Required work:
Copy the data below verbatim, starting with the line that contains "green cross: moved 1 px left, 1 px down" and ending with the line that contains "brown pentagon: rotated", including both of those lines.

Records provided:
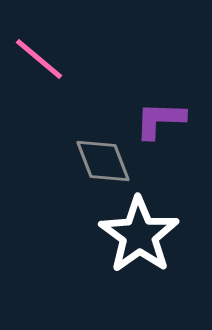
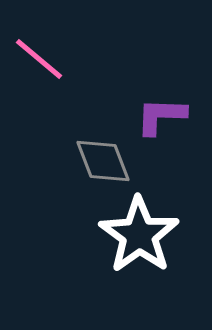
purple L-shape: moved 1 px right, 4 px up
* * *
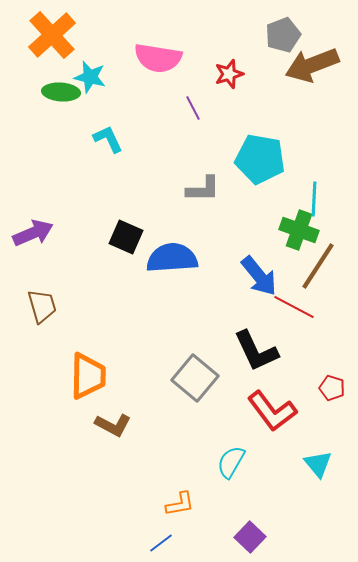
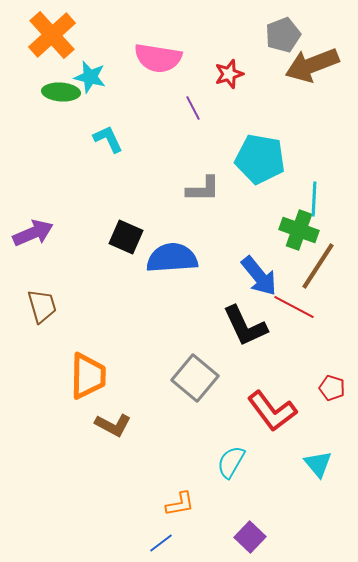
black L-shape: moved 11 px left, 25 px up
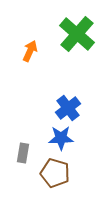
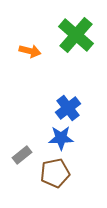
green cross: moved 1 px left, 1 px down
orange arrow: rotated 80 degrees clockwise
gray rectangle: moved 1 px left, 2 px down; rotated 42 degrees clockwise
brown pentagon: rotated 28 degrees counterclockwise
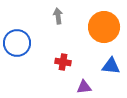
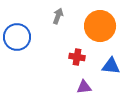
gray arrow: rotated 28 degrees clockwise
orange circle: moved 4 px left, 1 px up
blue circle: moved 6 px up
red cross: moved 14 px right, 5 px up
--
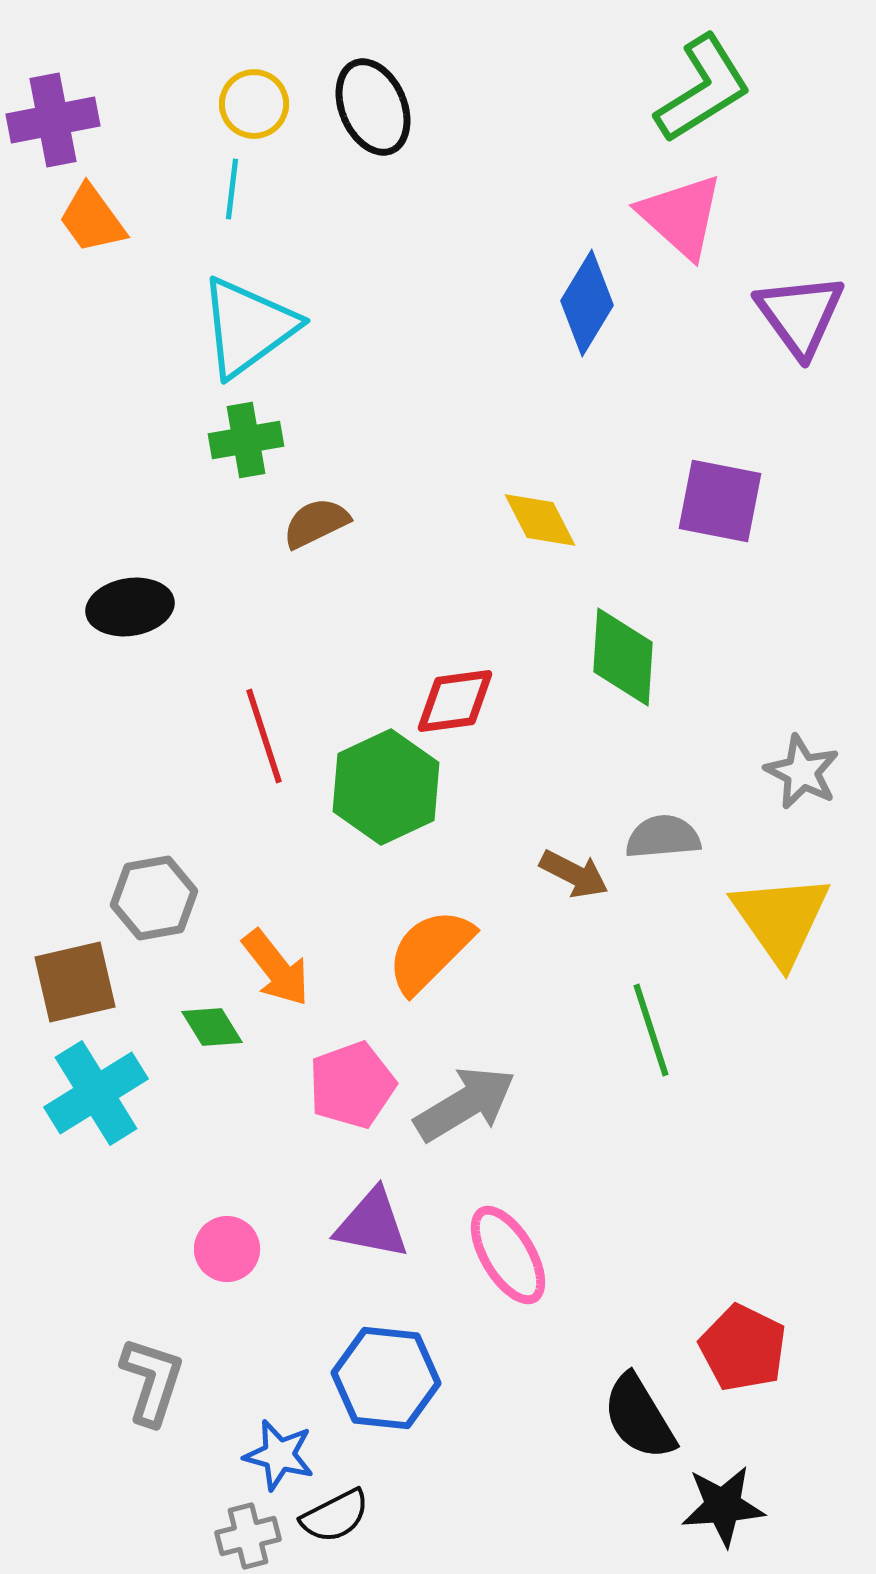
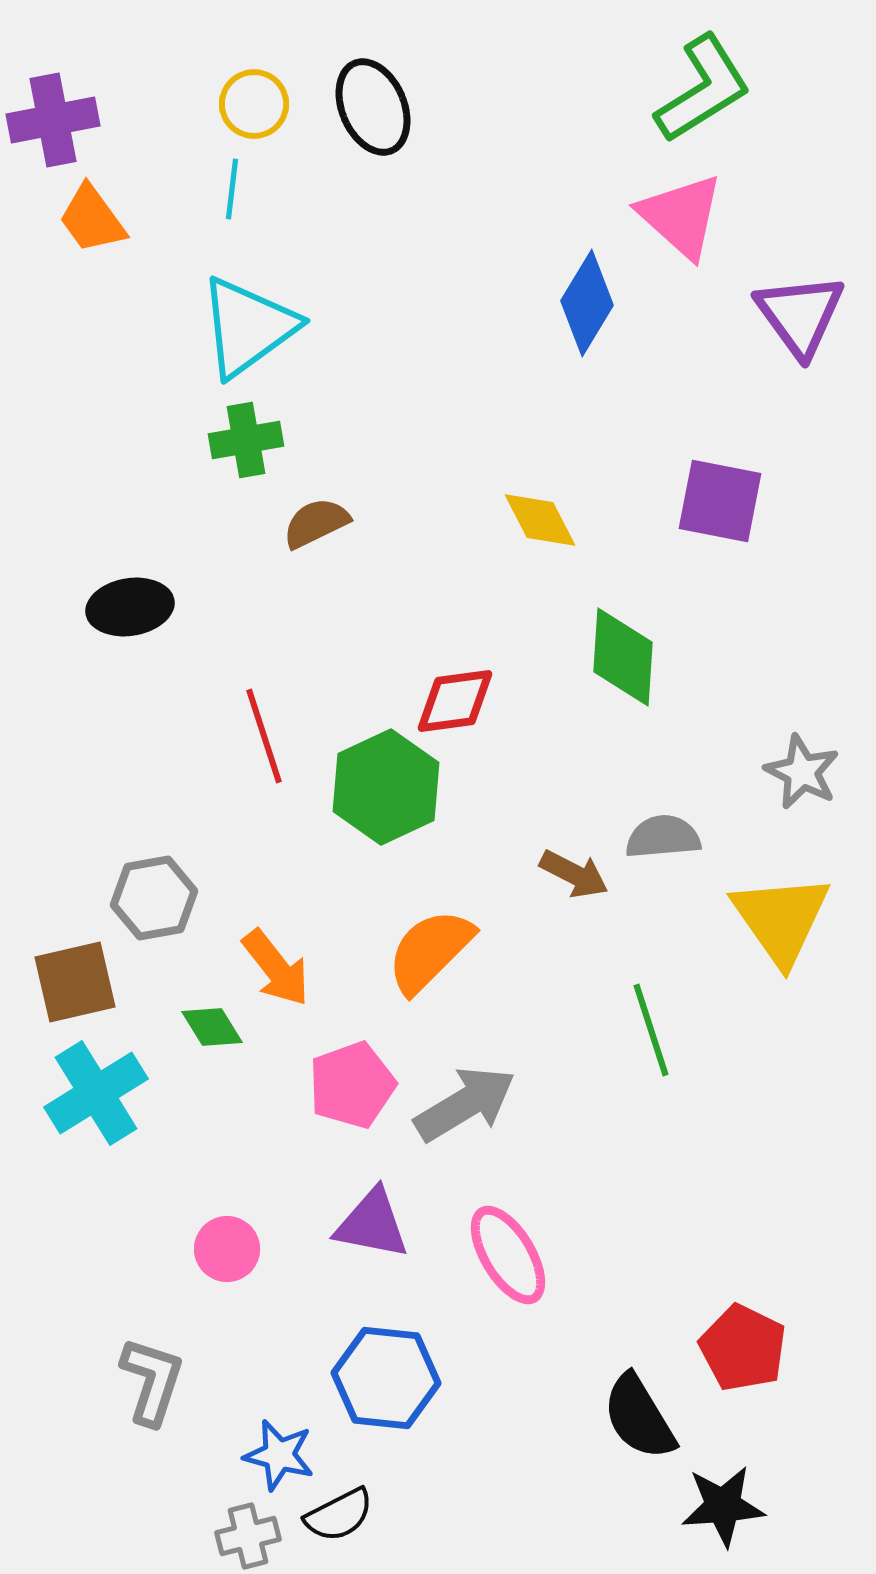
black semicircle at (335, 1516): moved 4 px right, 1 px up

Right answer:
green cross: moved 1 px left, 1 px down
orange arrow: rotated 80 degrees clockwise
gray rectangle: moved 1 px left, 2 px down; rotated 42 degrees clockwise
brown pentagon: rotated 28 degrees counterclockwise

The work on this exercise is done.